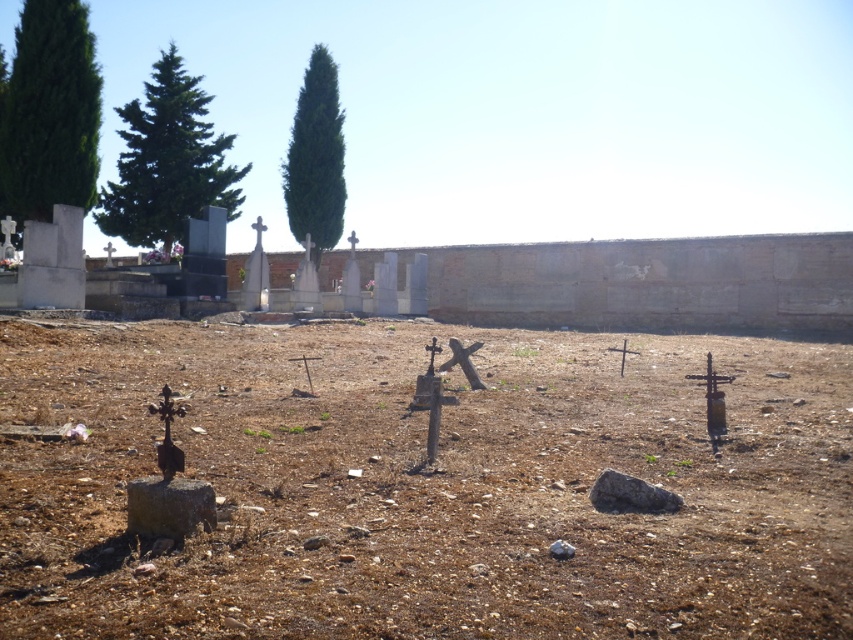
Who is more forward, (612, 552) or (59, 28)?

Positioned in front is point (612, 552).

Is brown dirt field at center positioned behind green leafy tree at upper left?

No, it is in front of green leafy tree at upper left.

Is point (511, 512) less distant than point (18, 76)?

Yes, point (511, 512) is closer to viewer.

Identify the location of brown dirt field at center. This screenshot has width=853, height=640. (426, 486).

Does brown dirt field at center appear on the right side of green textured tree at upper left?

Correct, you'll find brown dirt field at center to the right of green textured tree at upper left.

Who is more distant from viewer, [395,624] or [158,212]?

Point [158,212]

Which is in front, point (525, 524) or point (166, 102)?

Point (525, 524) is more forward.

This screenshot has height=640, width=853. Find the location of `brown dirt field at center`. brown dirt field at center is located at coordinates (426, 486).

Does brown dirt field at center appear over green textured tree at center?

No.

Can you confirm if brown dirt field at center is shorter than green textured tree at center?

Correct, brown dirt field at center is not as tall as green textured tree at center.

Measure the distance between brown dirt field at center and camera.

They are 11.20 feet apart.

I want to click on brown dirt field at center, so click(x=426, y=486).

Task objective
Rewrite the listing with every "green leafy tree" changed to "tall green bush" and all other text left as it is. Omit the pictures.

Answer to the exercise
Who is more forward, (612, 552) or (59, 28)?

Positioned in front is point (612, 552).

Is brown dirt field at center positioned behind tall green bush at upper left?

No, it is in front of tall green bush at upper left.

Is point (511, 512) less distant than point (18, 76)?

Yes, point (511, 512) is closer to viewer.

Identify the location of brown dirt field at center. This screenshot has width=853, height=640. (426, 486).

Does brown dirt field at center appear on the right side of green textured tree at upper left?

Correct, you'll find brown dirt field at center to the right of green textured tree at upper left.

Who is more distant from viewer, [395,624] or [158,212]?

Point [158,212]

Which is in front, point (525, 524) or point (166, 102)?

Point (525, 524) is more forward.

This screenshot has height=640, width=853. Find the location of `brown dirt field at center`. brown dirt field at center is located at coordinates (426, 486).

Does brown dirt field at center appear over green textured tree at center?

No.

Can you confirm if brown dirt field at center is shorter than green textured tree at center?

Correct, brown dirt field at center is not as tall as green textured tree at center.

Measure the distance between brown dirt field at center and camera.

They are 11.20 feet apart.

I want to click on brown dirt field at center, so click(x=426, y=486).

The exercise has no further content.